Dataset records

+ + + +

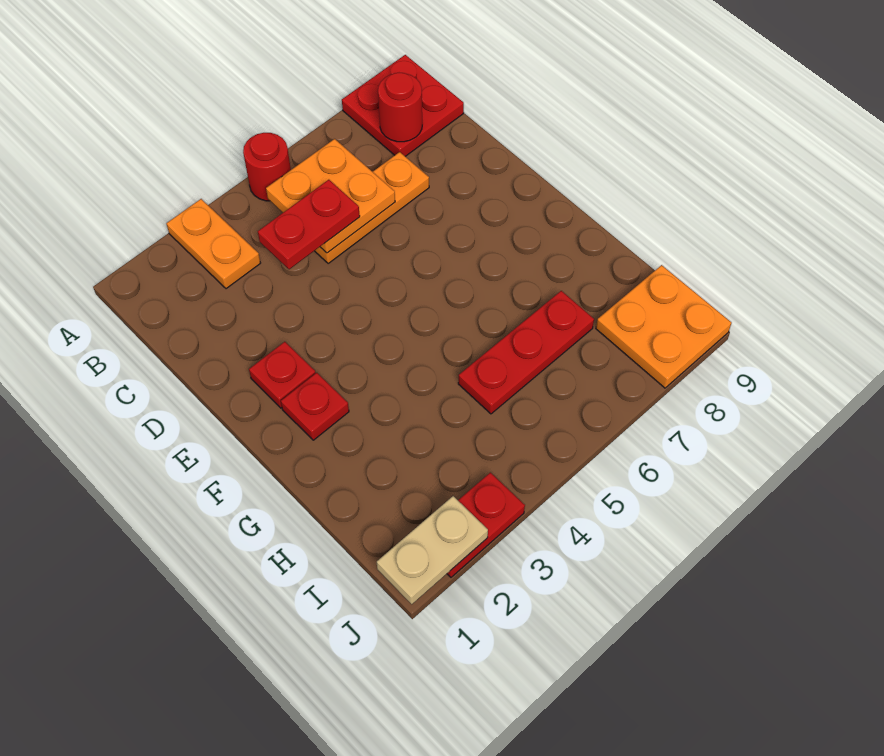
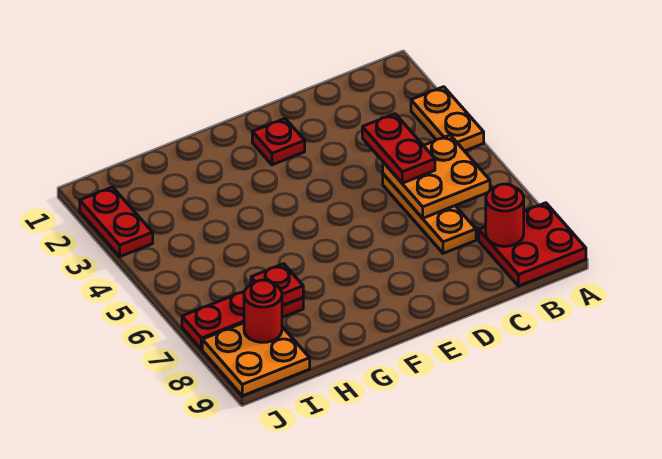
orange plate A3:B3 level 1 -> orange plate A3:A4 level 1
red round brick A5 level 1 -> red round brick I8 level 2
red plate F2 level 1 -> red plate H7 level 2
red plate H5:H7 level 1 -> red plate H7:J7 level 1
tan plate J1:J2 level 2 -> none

+ + + +

What to produce
The expected answer is a copy of each line above containing "plate".

Output for this task
orange plate A3:B3 level 1 -> orange plate A3:A4 level 1
red plate F2 level 1 -> red plate H7 level 2
red plate H5:H7 level 1 -> red plate H7:J7 level 1
tan plate J1:J2 level 2 -> none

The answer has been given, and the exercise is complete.